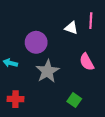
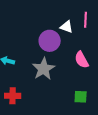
purple circle: (36, 42) -> (50, 41), moved
green square: (74, 100) -> (81, 97), moved, turned -32

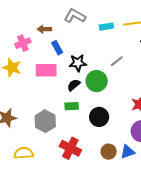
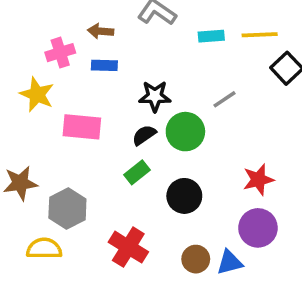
blue rectangle: (57, 48) -> (104, 65), moved, turned -64
pink rectangle: (46, 70) -> (82, 127), moved
green rectangle: (72, 106) -> (137, 172), turned -40
gray hexagon: (45, 121) -> (67, 209), moved

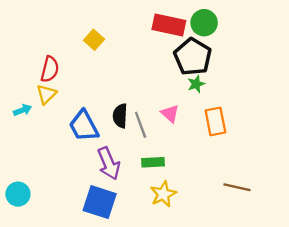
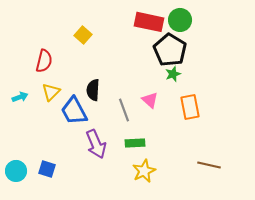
yellow triangle: (46, 94) -> (51, 92), moved
black semicircle: (120, 116) -> (93, 90), moved
blue square: (100, 202) -> (47, 169), moved, size x0.6

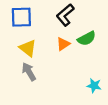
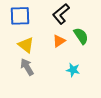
green semicircle: (87, 39) -> (81, 36), turned -96
cyan star: (94, 86) -> (73, 70), moved

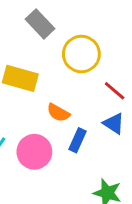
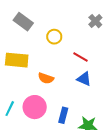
yellow circle: (81, 54) -> (54, 37), size x0.6
blue rectangle: (78, 140) -> (63, 115), moved

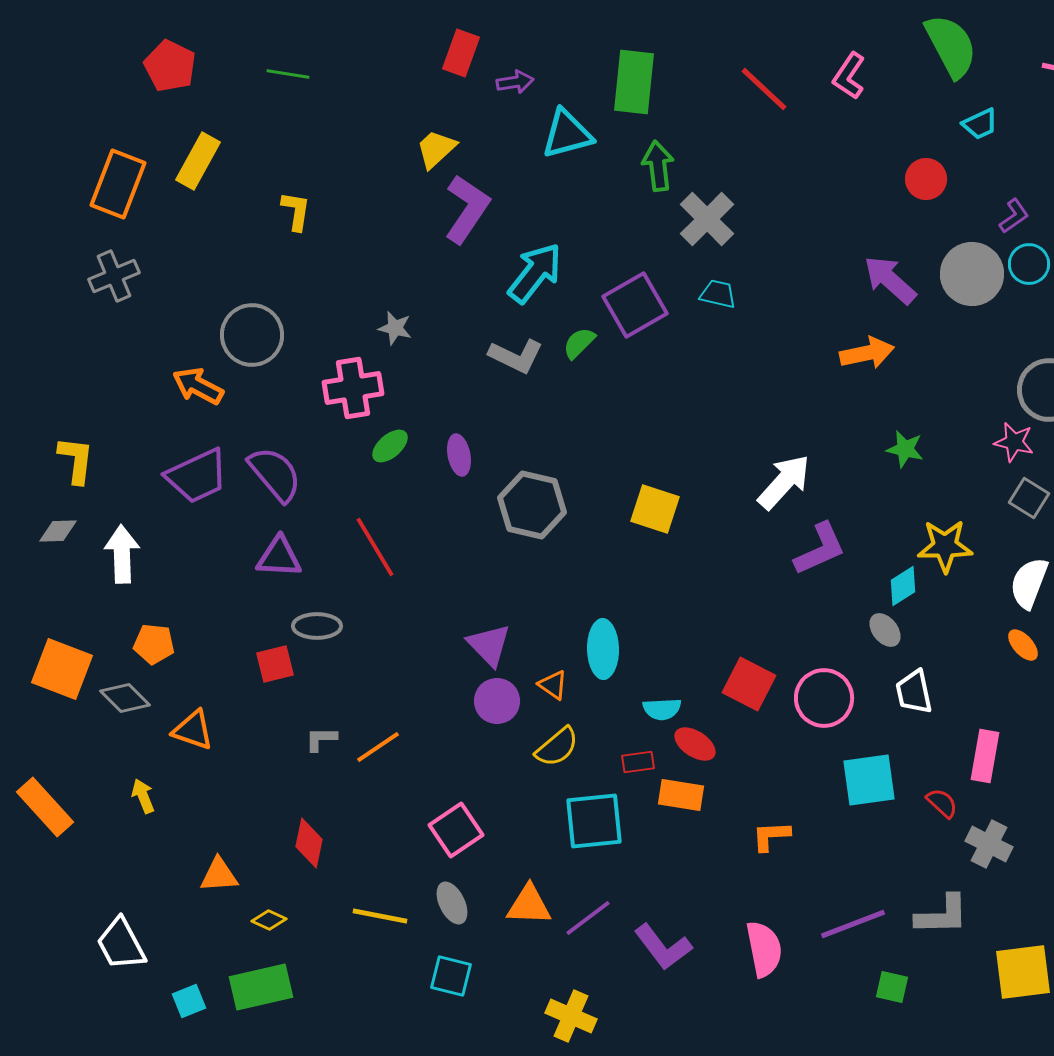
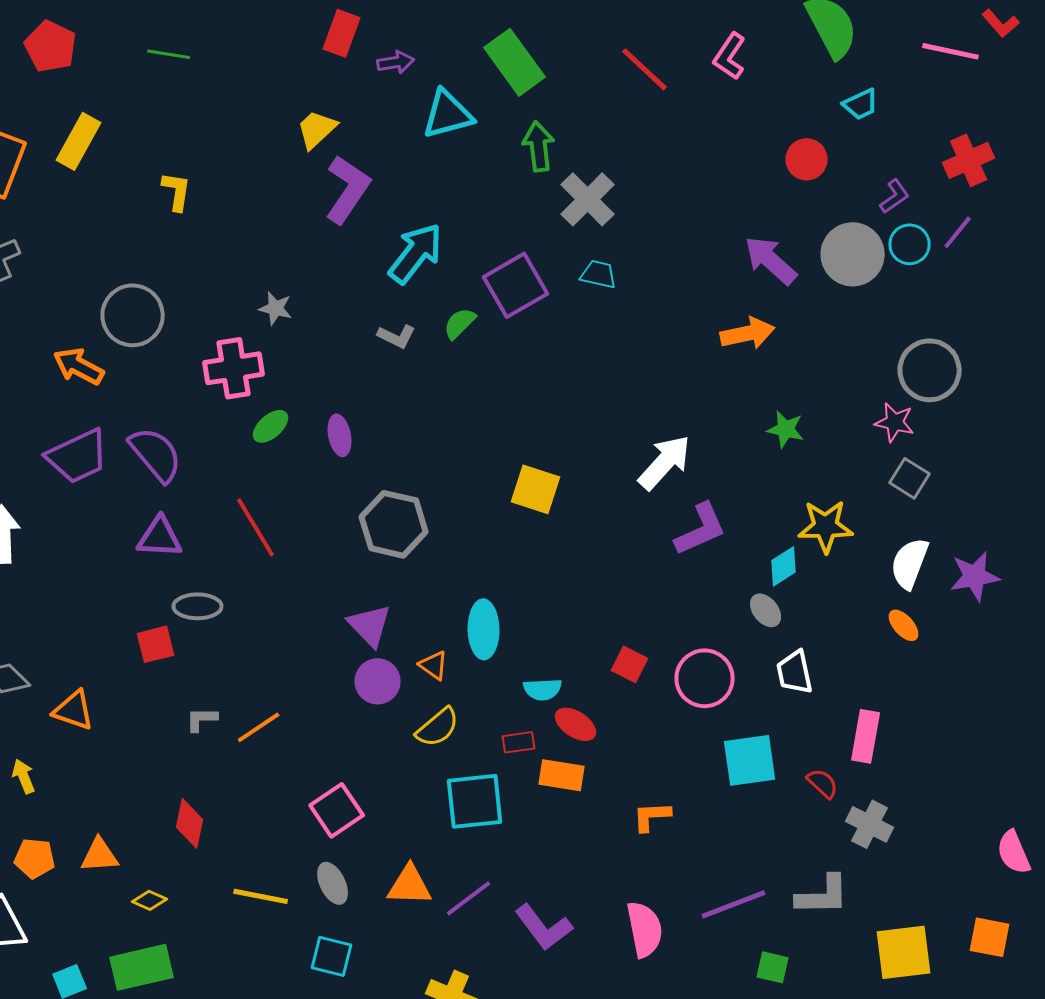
green rectangle: (634, 82) -> (515, 62), turned -42
gray L-shape: (516, 356) -> (397, 336), size x0.7
gray hexagon: (532, 505) -> (394, 524), moved
orange pentagon: (154, 644) -> (35, 858), moved
red square: (749, 684) -> (630, 664), size x0.7

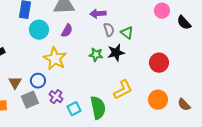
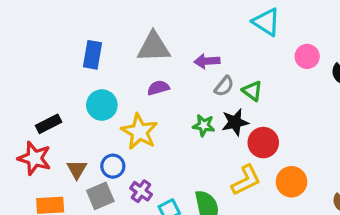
cyan circle: (39, 30) -> (102, 105), moved
gray semicircle: (109, 30) -> (224, 86), turned 56
purple semicircle: (67, 31) -> (158, 88), turned -136
red circle: (159, 63) -> (263, 143), moved
orange circle: (158, 100) -> (291, 182), moved

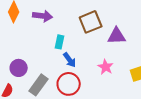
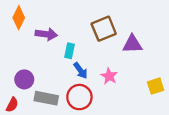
purple arrow: (43, 16) -> (46, 34), moved
pink star: (106, 67) -> (109, 76), moved
gray rectangle: (39, 85) -> (46, 98), turned 65

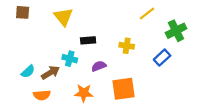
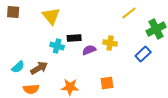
cyan cross: (70, 59) -> (57, 46), moved
purple semicircle: (99, 66) -> (89, 50), moved
orange square: (123, 89) -> (107, 83), size x0.6

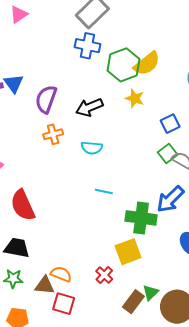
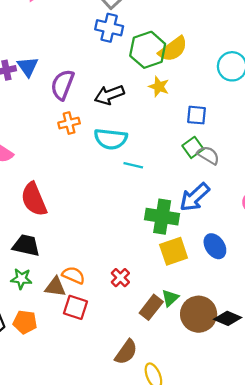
blue square: (170, 124) -> (196, 115), turned 30
cyan semicircle: (92, 148) -> (111, 139), size x1.4
cyan line: (104, 191) -> (133, 165), moved
yellow square: (128, 252) -> (174, 251), moved

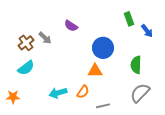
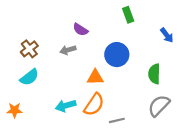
green rectangle: (129, 19) -> (128, 15), moved
gray arrow: (45, 38) -> (68, 50), moved, turned 120
orange triangle: (95, 71) -> (95, 77), moved
orange semicircle: (83, 92) -> (94, 105), size x1.5

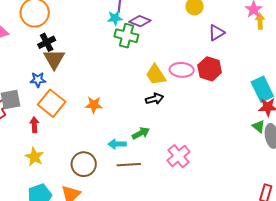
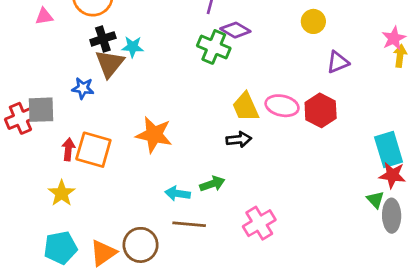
cyan star: (115, 18) -> (133, 47), moved
orange square: (52, 103) -> (93, 150), moved, turned -32
orange star: (94, 105) -> (154, 135), size x1.5
brown circle: (84, 164) -> (141, 245), moved

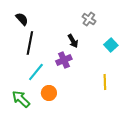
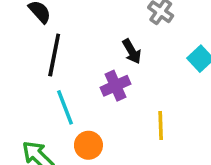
cyan line: (36, 72) -> (65, 107), turned -60
yellow line: (105, 82) -> (161, 125), moved

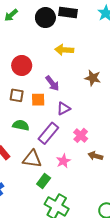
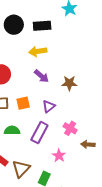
black rectangle: (68, 12) -> (42, 26), moved
brown star: (93, 78) -> (69, 83), moved
purple arrow: (52, 83) -> (41, 76), moved
brown triangle: (32, 159) -> (21, 169), moved, turned -42

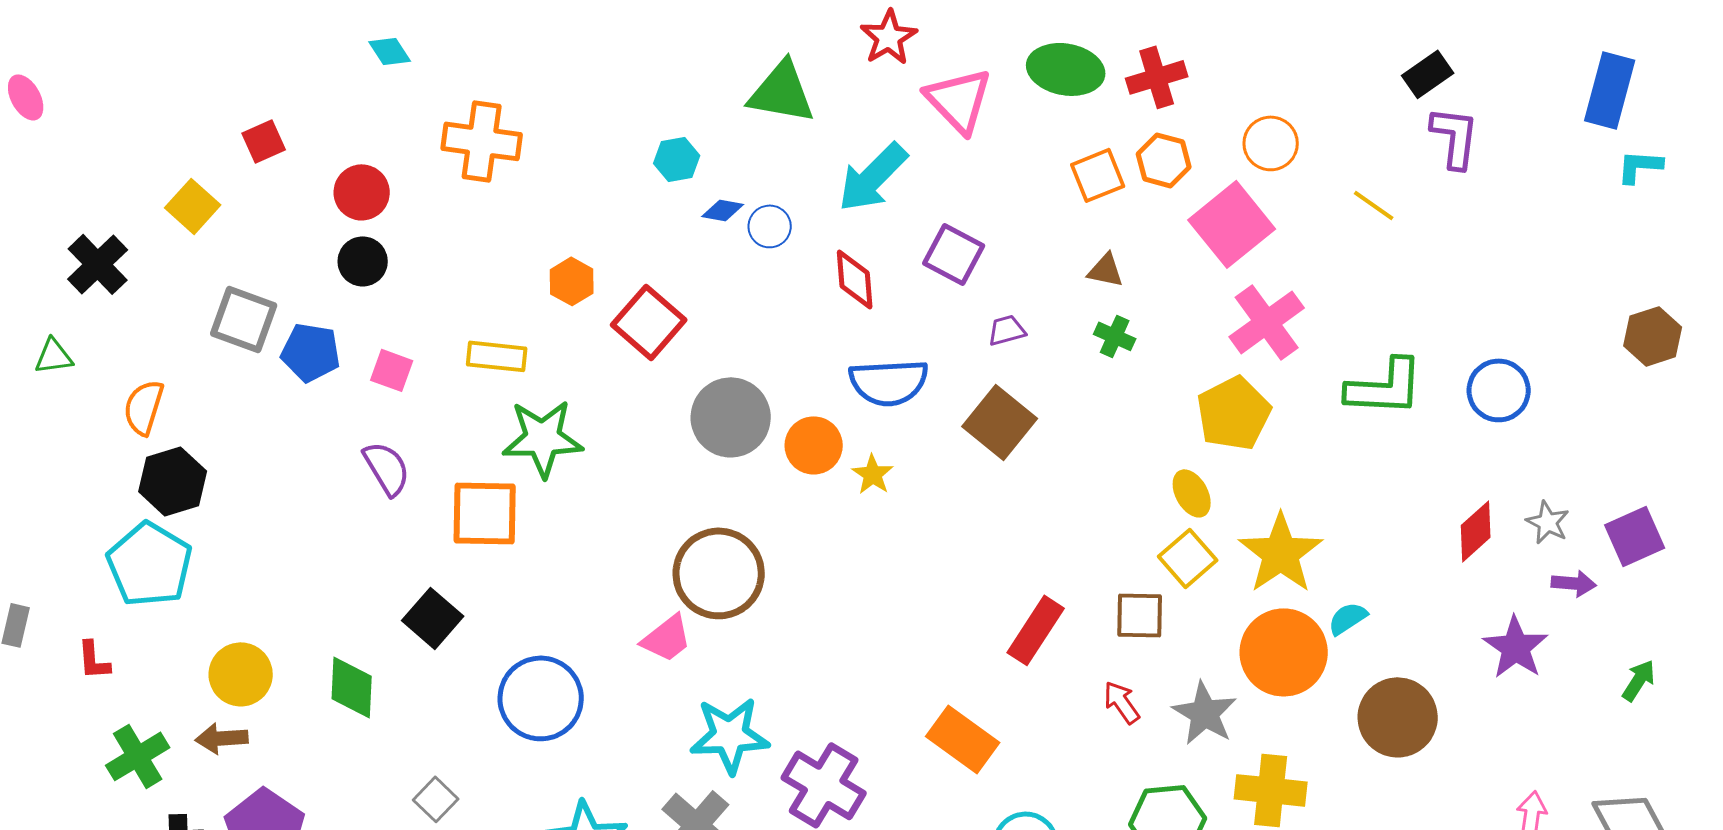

## What is required
Reproduce, exactly and with no pictures, the lines from the line containing "black rectangle: (68, 12) -> (42, 26), moved" through the closing line of the data above, keeping both ends.

## Response below
black rectangle: (68, 12) -> (42, 26), moved
brown star: (93, 78) -> (69, 83), moved
purple arrow: (52, 83) -> (41, 76), moved
brown triangle: (32, 159) -> (21, 169), moved, turned -42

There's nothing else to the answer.